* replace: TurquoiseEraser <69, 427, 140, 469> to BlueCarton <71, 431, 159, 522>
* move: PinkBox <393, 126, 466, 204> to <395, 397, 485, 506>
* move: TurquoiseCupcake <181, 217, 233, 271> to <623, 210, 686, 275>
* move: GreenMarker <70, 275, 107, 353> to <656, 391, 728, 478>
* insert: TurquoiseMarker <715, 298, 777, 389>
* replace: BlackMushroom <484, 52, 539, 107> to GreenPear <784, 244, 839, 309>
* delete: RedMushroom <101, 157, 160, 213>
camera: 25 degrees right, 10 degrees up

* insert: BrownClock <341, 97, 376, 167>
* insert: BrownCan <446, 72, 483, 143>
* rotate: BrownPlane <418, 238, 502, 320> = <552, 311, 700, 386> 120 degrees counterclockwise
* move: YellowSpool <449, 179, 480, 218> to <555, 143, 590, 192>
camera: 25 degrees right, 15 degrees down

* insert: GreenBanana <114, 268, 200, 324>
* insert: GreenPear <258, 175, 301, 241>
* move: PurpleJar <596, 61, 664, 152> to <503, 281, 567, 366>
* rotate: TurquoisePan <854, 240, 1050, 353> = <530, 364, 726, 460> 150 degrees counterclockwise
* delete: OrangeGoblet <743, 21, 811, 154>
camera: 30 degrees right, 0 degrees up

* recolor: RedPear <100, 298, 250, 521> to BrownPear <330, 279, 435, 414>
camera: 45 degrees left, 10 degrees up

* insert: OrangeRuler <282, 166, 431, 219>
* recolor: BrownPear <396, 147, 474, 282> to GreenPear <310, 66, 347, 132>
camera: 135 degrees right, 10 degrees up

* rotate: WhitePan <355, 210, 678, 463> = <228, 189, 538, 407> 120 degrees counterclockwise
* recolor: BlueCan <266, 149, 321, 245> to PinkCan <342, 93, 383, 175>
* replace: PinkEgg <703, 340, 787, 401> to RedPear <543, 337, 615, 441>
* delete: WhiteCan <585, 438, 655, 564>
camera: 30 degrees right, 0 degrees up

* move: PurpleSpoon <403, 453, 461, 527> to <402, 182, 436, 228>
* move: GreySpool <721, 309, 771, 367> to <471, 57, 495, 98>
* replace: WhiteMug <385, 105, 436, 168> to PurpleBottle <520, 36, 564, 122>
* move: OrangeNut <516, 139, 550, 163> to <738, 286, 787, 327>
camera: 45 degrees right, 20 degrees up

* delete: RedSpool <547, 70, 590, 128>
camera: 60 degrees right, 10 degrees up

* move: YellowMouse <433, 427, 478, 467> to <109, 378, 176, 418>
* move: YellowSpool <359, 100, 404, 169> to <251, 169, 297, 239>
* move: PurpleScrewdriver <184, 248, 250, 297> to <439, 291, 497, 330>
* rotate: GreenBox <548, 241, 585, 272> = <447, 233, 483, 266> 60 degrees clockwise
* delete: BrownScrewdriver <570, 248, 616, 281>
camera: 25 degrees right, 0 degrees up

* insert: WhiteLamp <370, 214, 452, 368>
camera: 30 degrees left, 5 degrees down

================

Exercise description: Reproduce the material above, every line of it, exactly.

Response:
* replace: TurquoiseEraser <69, 427, 140, 469> to BlueCarton <71, 431, 159, 522>
* move: PinkBox <393, 126, 466, 204> to <395, 397, 485, 506>
* move: TurquoiseCupcake <181, 217, 233, 271> to <623, 210, 686, 275>
* move: GreenMarker <70, 275, 107, 353> to <656, 391, 728, 478>
* insert: TurquoiseMarker <715, 298, 777, 389>
* replace: BlackMushroom <484, 52, 539, 107> to GreenPear <784, 244, 839, 309>
* delete: RedMushroom <101, 157, 160, 213>
camera: 25 degrees right, 10 degrees up

* insert: BrownClock <341, 97, 376, 167>
* insert: BrownCan <446, 72, 483, 143>
* rotate: BrownPlane <418, 238, 502, 320> = <552, 311, 700, 386> 120 degrees counterclockwise
* move: YellowSpool <449, 179, 480, 218> to <555, 143, 590, 192>
camera: 25 degrees right, 15 degrees down

* insert: GreenBanana <114, 268, 200, 324>
* insert: GreenPear <258, 175, 301, 241>
* move: PurpleJar <596, 61, 664, 152> to <503, 281, 567, 366>
* rotate: TurquoisePan <854, 240, 1050, 353> = <530, 364, 726, 460> 150 degrees counterclockwise
* delete: OrangeGoblet <743, 21, 811, 154>
camera: 30 degrees right, 0 degrees up

* recolor: RedPear <100, 298, 250, 521> to BrownPear <330, 279, 435, 414>
camera: 45 degrees left, 10 degrees up

* insert: OrangeRuler <282, 166, 431, 219>
* recolor: BrownPear <396, 147, 474, 282> to GreenPear <310, 66, 347, 132>
camera: 135 degrees right, 10 degrees up

* rotate: WhitePan <355, 210, 678, 463> = <228, 189, 538, 407> 120 degrees counterclockwise
* recolor: BlueCan <266, 149, 321, 245> to PinkCan <342, 93, 383, 175>
* replace: PinkEgg <703, 340, 787, 401> to RedPear <543, 337, 615, 441>
* delete: WhiteCan <585, 438, 655, 564>
camera: 30 degrees right, 0 degrees up

* move: PurpleSpoon <403, 453, 461, 527> to <402, 182, 436, 228>
* move: GreySpool <721, 309, 771, 367> to <471, 57, 495, 98>
* replace: WhiteMug <385, 105, 436, 168> to PurpleBottle <520, 36, 564, 122>
* move: OrangeNut <516, 139, 550, 163> to <738, 286, 787, 327>
camera: 45 degrees right, 20 degrees up

* delete: RedSpool <547, 70, 590, 128>
camera: 60 degrees right, 10 degrees up

* move: YellowMouse <433, 427, 478, 467> to <109, 378, 176, 418>
* move: YellowSpool <359, 100, 404, 169> to <251, 169, 297, 239>
* move: PurpleScrewdriver <184, 248, 250, 297> to <439, 291, 497, 330>
* rotate: GreenBox <548, 241, 585, 272> = <447, 233, 483, 266> 60 degrees clockwise
* delete: BrownScrewdriver <570, 248, 616, 281>
camera: 25 degrees right, 0 degrees up

* insert: WhiteLamp <370, 214, 452, 368>
camera: 30 degrees left, 5 degrees down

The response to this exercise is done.